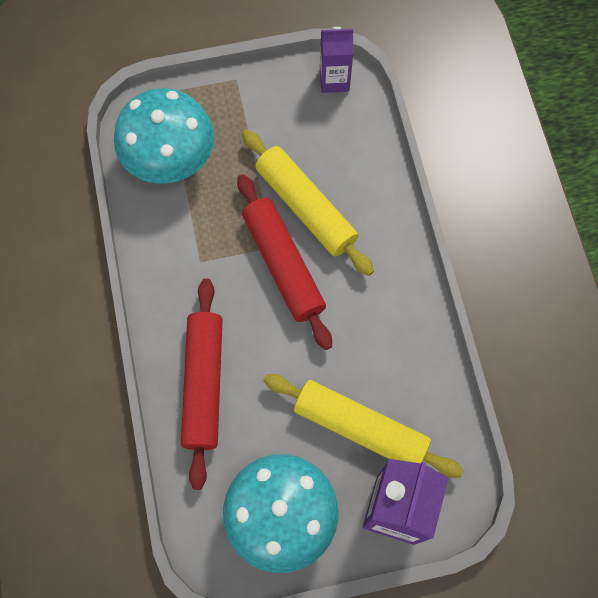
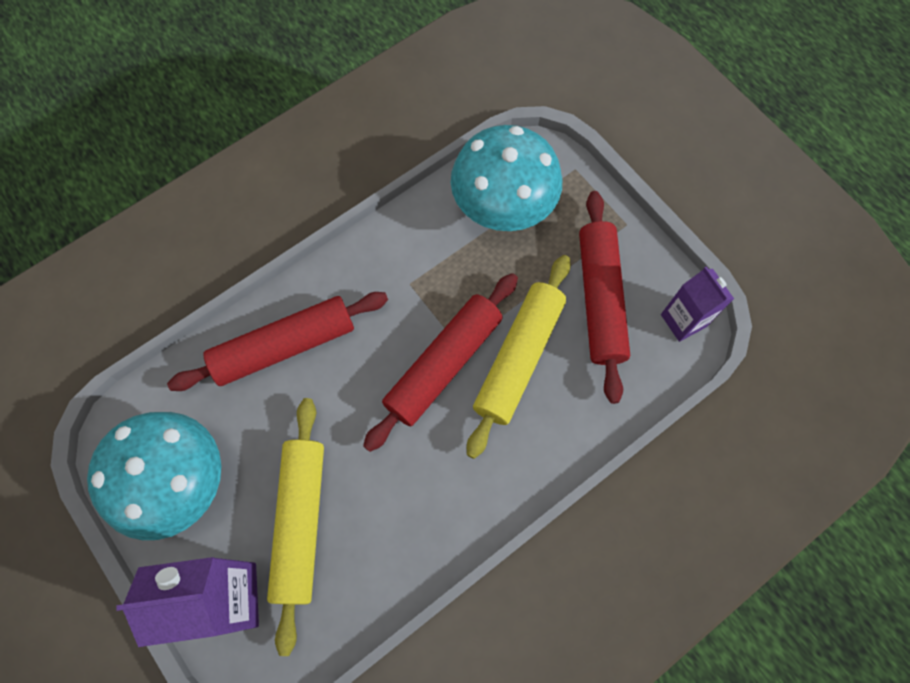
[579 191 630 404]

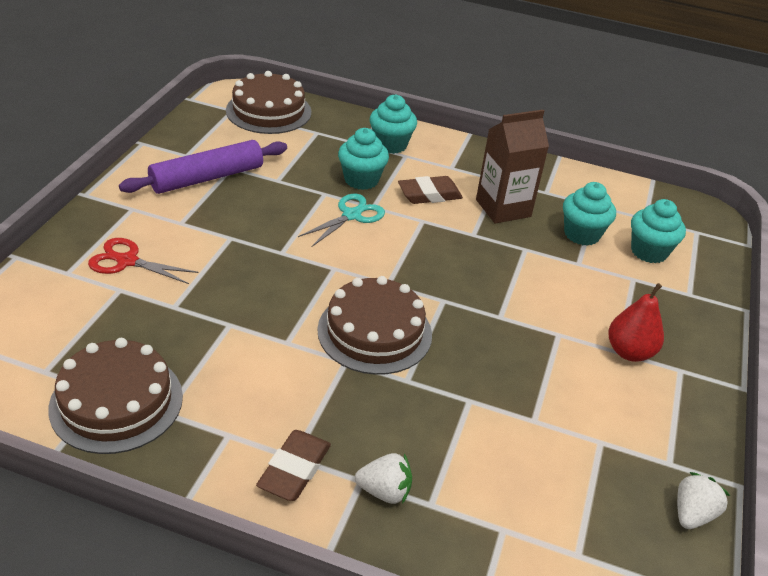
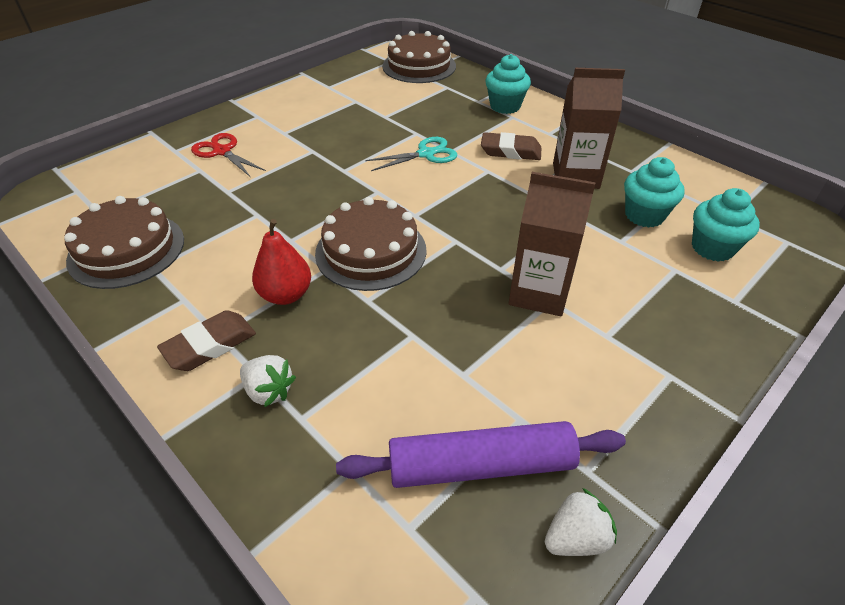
[338 128 389 190] (first image)
[508 172 596 316]
[336 421 626 488]
[252 219 311 305]

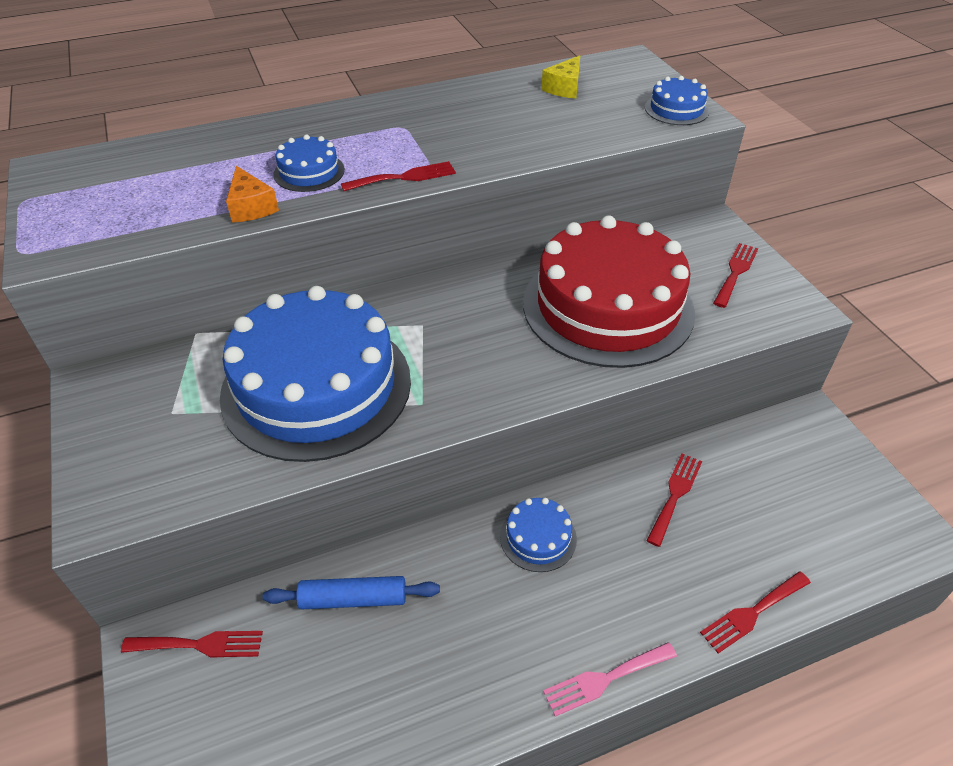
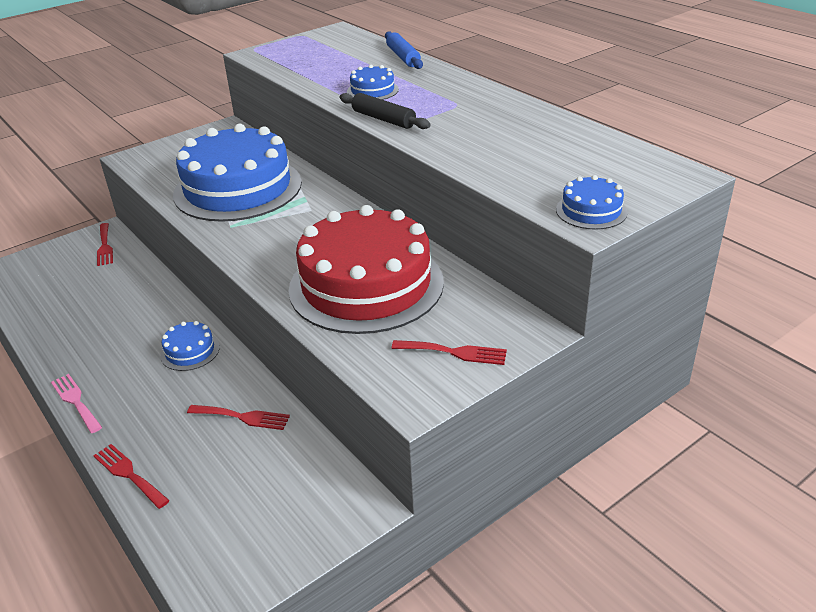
[226 166 279 223] (first image)
[541 55 580 99] (first image)
[385 31 423 69]
[340 93 431 129]

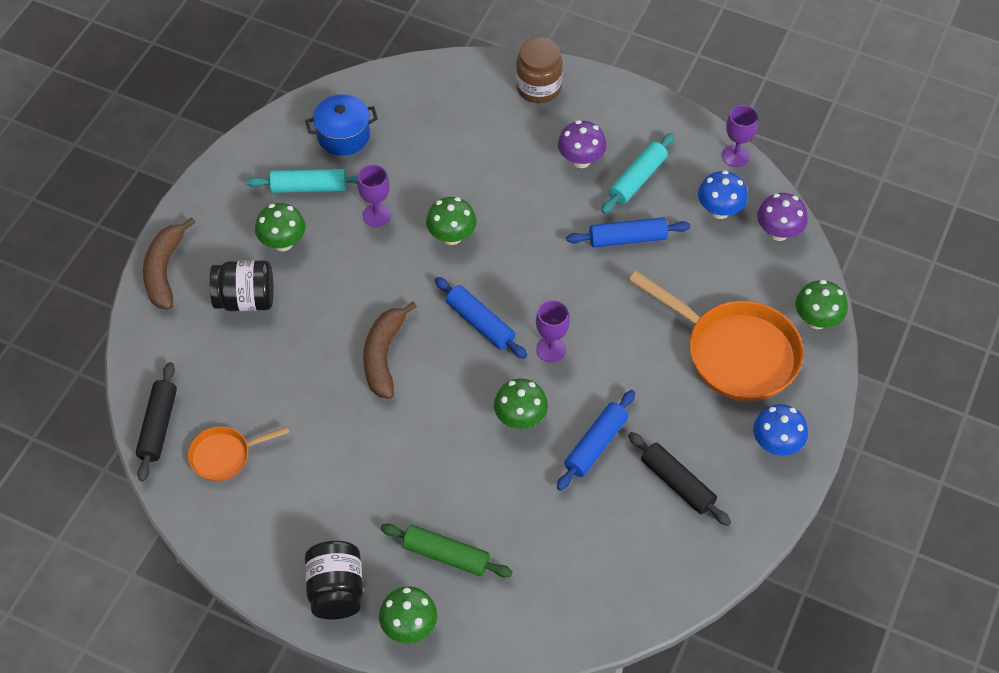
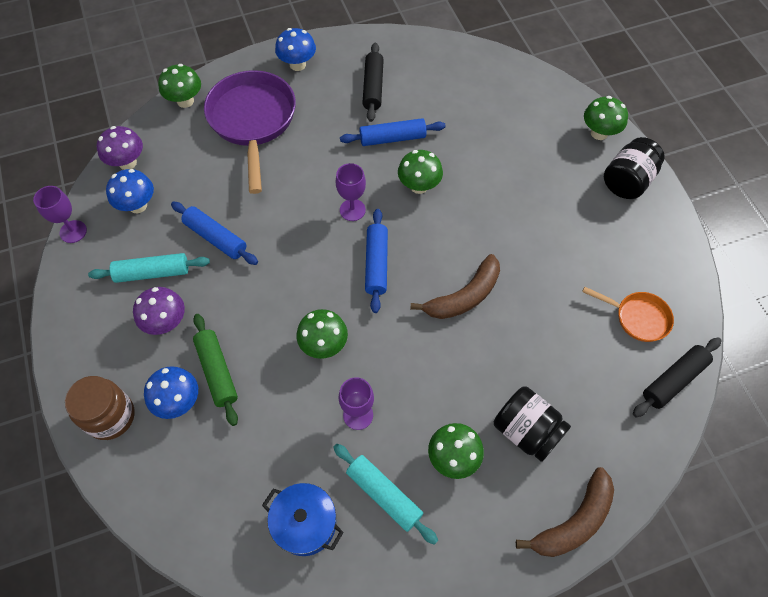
[144 366 198 419]
[193 314 238 426]
[204 70 296 194]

Activity:
Omit the pictures and return exactly the lines from the line containing "[338 128 389 190] (first image)" through the final line of the material above, both ends included.

Task output:
[338 128 389 190] (first image)
[508 172 596 316]
[336 421 626 488]
[252 219 311 305]

[226 166 279 223] (first image)
[541 55 580 99] (first image)
[385 31 423 69]
[340 93 431 129]

[144 366 198 419]
[193 314 238 426]
[204 70 296 194]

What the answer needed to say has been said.